[WHAT TO WORK ON]:
Beneath this task are records; count the lines among them that contain the word "ellipse" and answer with the number only.
###
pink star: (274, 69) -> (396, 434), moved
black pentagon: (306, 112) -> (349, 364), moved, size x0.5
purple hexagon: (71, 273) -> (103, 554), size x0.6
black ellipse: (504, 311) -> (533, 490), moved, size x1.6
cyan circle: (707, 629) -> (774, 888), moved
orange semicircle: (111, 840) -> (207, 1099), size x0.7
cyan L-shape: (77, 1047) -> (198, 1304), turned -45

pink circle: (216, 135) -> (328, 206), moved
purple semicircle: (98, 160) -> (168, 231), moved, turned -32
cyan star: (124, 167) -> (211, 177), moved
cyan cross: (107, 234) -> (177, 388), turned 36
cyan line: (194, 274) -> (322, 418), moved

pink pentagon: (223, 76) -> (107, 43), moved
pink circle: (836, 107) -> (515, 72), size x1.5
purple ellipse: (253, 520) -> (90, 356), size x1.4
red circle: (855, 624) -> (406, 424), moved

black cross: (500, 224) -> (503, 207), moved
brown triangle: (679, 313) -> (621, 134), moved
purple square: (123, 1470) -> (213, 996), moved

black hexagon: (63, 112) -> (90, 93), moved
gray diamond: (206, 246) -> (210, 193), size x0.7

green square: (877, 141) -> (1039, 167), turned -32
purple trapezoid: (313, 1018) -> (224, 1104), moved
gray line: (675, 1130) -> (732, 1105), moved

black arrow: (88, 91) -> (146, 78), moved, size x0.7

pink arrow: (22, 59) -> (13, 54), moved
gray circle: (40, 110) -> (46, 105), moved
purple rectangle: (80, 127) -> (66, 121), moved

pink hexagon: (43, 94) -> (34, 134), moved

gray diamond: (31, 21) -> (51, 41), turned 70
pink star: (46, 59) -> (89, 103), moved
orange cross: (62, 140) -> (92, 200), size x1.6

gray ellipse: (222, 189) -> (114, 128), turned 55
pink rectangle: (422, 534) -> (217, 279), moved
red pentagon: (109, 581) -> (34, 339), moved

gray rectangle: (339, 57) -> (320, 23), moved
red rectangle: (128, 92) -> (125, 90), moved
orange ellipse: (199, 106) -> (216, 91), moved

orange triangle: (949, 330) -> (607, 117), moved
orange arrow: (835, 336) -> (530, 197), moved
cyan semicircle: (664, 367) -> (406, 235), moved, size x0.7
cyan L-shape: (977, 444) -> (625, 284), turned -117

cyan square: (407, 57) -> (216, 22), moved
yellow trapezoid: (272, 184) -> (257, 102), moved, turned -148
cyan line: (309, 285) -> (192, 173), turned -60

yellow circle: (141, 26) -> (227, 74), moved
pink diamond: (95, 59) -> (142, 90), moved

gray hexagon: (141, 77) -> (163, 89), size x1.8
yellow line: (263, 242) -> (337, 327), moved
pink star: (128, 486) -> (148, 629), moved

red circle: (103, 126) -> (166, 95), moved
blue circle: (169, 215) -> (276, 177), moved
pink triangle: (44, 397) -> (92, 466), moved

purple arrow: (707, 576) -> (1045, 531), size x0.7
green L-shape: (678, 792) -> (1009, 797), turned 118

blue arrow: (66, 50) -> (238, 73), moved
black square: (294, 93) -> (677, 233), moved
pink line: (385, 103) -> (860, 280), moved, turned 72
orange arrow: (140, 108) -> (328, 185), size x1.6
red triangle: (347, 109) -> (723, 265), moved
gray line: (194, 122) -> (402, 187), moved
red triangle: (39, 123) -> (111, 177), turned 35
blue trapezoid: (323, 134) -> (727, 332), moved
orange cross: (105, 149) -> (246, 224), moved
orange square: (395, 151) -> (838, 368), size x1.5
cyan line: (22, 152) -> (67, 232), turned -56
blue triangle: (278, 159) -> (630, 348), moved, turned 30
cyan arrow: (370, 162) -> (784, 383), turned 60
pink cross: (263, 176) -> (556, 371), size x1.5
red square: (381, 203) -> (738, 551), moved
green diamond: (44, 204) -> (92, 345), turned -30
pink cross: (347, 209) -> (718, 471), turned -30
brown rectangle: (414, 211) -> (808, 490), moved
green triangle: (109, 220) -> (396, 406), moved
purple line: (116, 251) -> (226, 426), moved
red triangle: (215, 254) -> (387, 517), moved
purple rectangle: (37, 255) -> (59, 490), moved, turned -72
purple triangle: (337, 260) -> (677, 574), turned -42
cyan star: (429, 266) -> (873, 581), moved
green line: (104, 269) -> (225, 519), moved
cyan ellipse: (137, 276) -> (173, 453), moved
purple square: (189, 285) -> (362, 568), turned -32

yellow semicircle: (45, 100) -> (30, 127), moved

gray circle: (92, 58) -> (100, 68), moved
###
[TASK ANSWER]:
5